# [WHAT THE EXERCISE ASKS]
A line qualifies if it holds the string "semicircle". Copy every qualifying line from the records.

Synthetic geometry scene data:
BEGIN
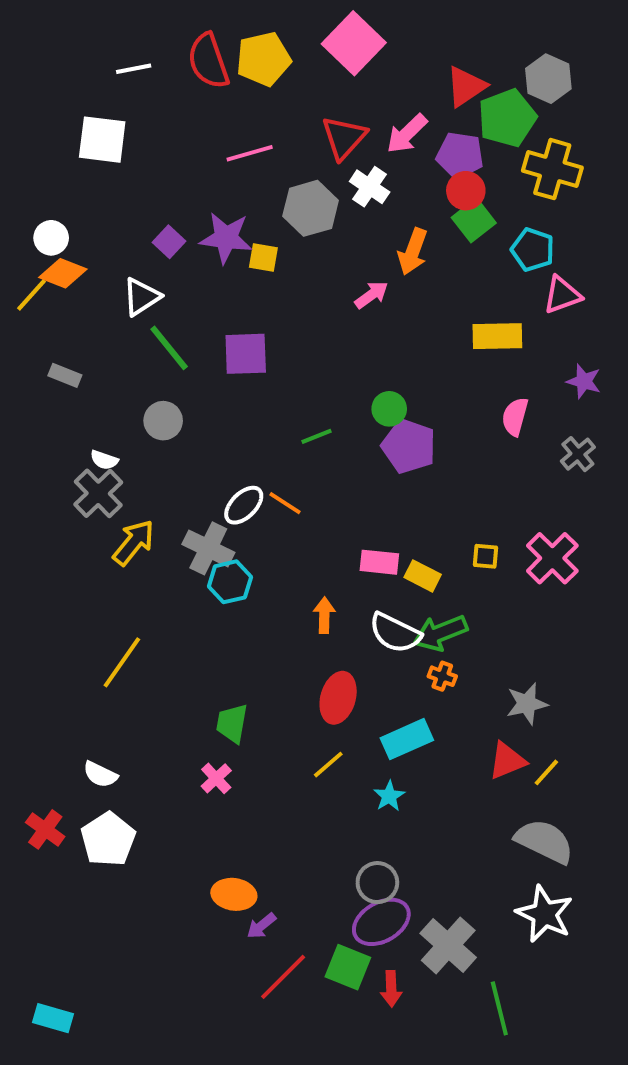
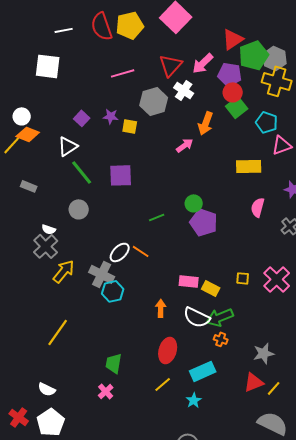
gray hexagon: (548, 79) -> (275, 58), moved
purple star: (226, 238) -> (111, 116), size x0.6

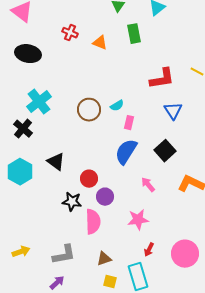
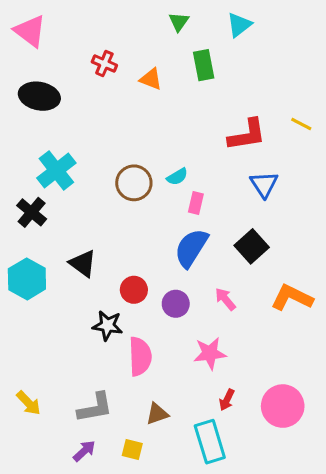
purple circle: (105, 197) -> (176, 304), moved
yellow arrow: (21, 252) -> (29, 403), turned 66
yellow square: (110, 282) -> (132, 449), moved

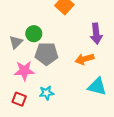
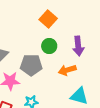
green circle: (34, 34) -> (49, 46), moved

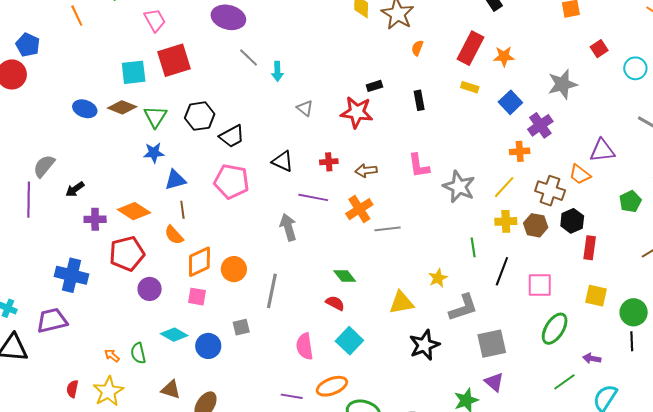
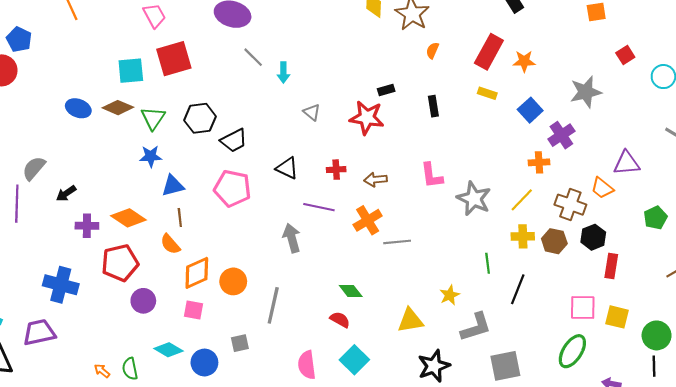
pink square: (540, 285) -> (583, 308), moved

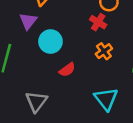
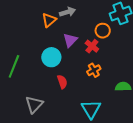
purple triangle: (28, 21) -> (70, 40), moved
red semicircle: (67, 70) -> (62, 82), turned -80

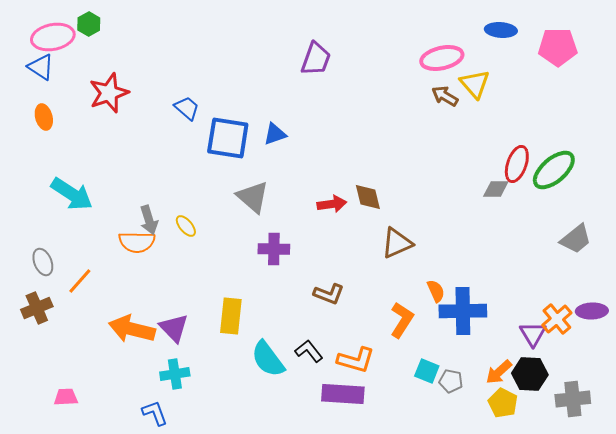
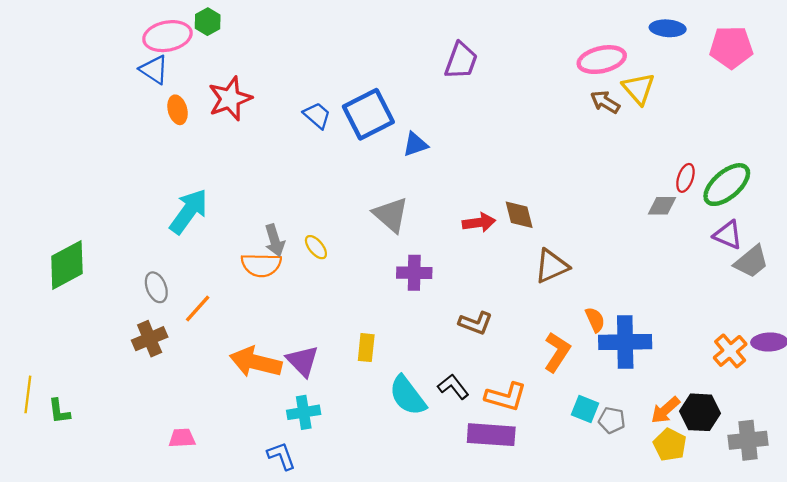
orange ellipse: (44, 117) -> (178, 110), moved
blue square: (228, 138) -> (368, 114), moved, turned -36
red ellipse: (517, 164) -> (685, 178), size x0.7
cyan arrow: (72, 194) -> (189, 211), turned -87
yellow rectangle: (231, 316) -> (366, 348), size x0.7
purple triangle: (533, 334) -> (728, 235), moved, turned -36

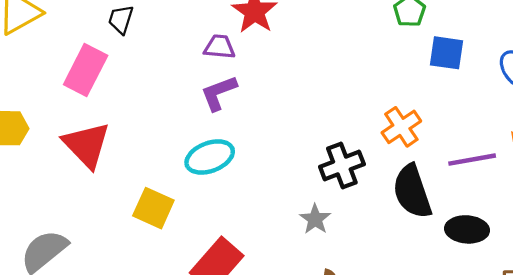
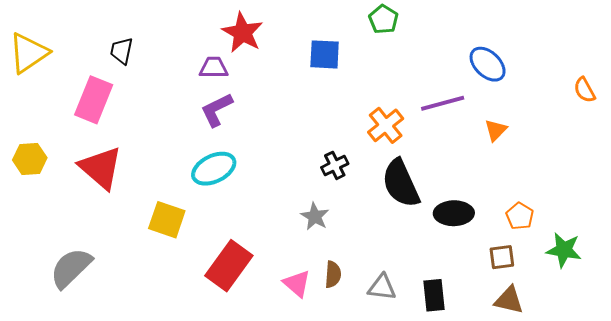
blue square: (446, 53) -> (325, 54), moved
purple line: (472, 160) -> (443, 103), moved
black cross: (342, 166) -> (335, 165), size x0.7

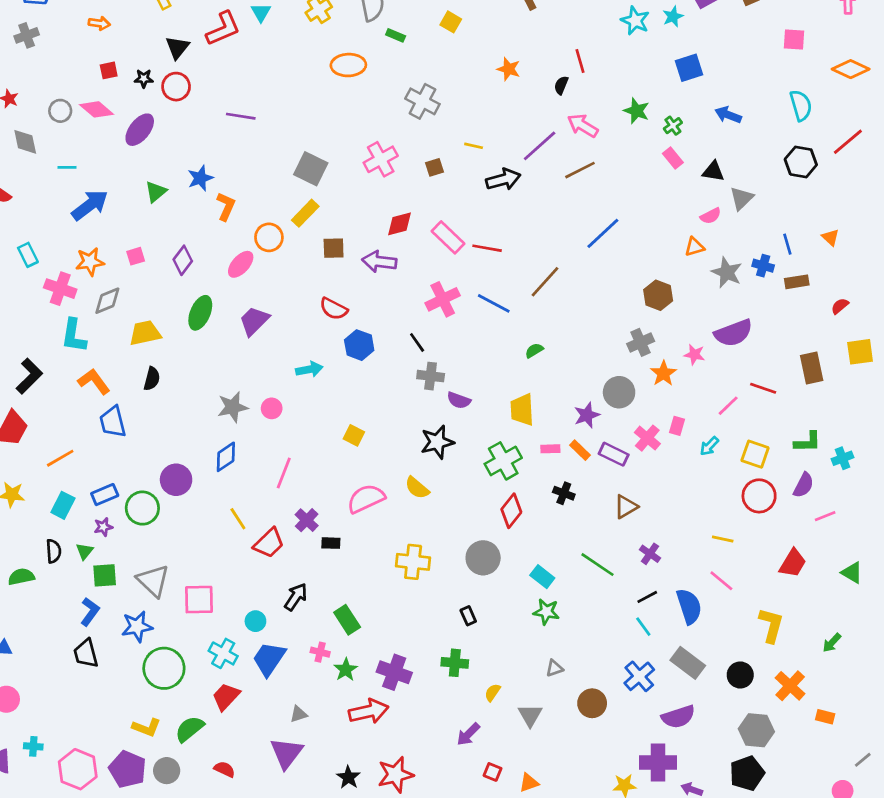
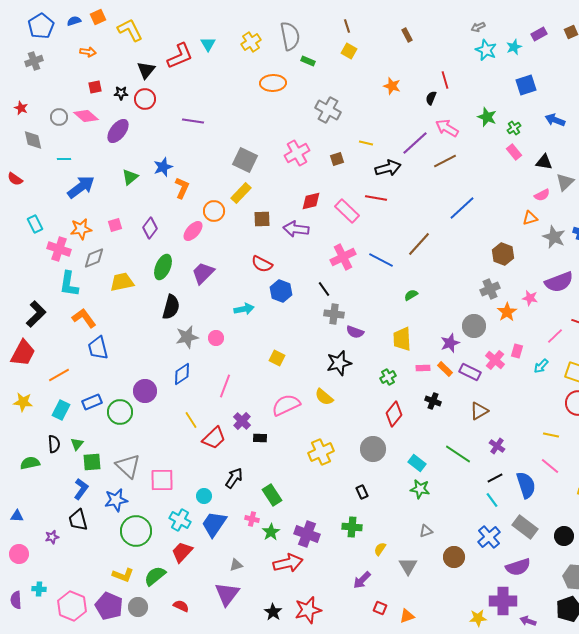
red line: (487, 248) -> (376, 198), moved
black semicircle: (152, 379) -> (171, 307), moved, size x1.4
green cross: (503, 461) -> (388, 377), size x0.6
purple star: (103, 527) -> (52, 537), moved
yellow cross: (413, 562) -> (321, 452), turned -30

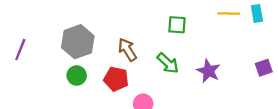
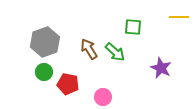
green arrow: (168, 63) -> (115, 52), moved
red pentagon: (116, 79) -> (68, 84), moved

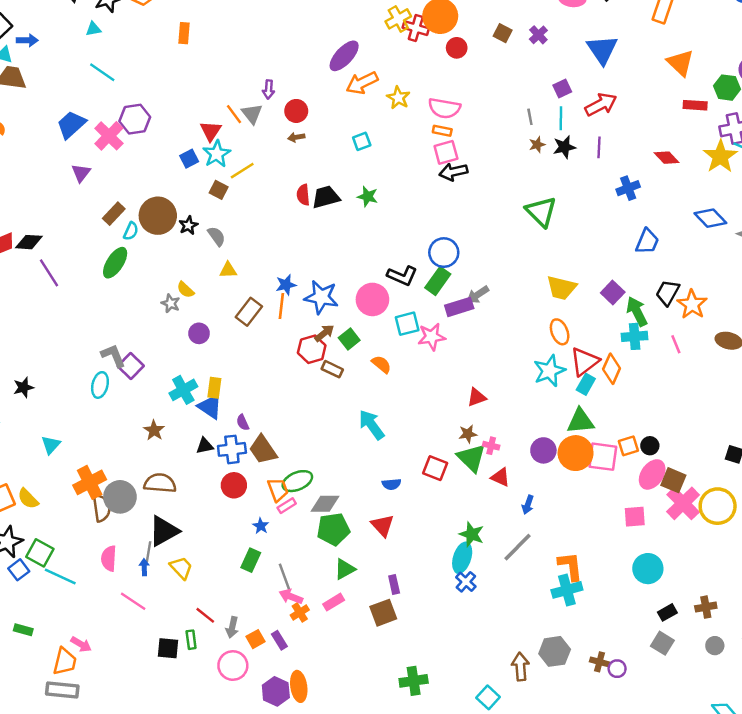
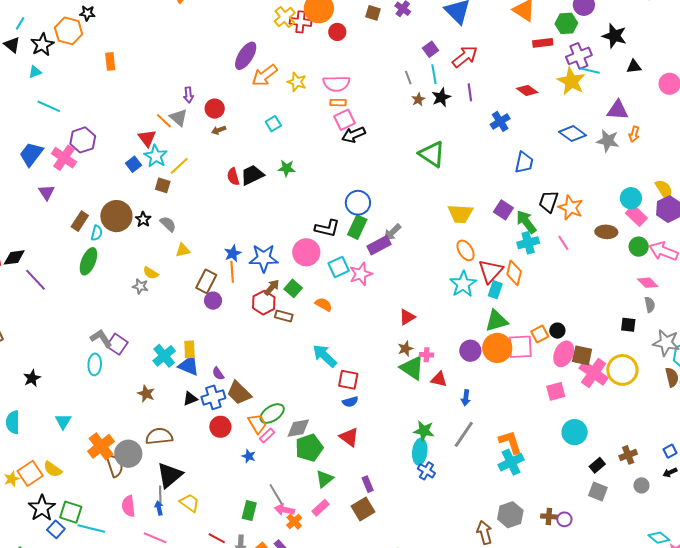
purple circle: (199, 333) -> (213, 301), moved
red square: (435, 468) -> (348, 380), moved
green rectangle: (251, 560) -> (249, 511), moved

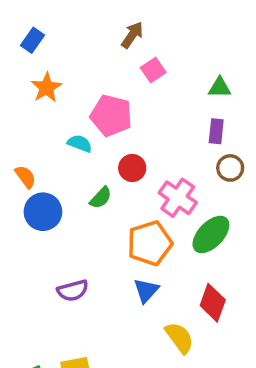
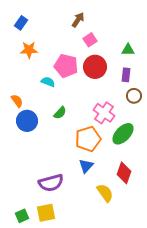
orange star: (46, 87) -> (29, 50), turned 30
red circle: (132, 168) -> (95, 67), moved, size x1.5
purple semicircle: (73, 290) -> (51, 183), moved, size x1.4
END
# [ANSWER SECTION]
red semicircle: (67, 70) -> (62, 82), turned -80
black semicircle: (152, 379) -> (171, 307), moved, size x1.4
purple semicircle: (73, 290) -> (51, 183), moved, size x1.4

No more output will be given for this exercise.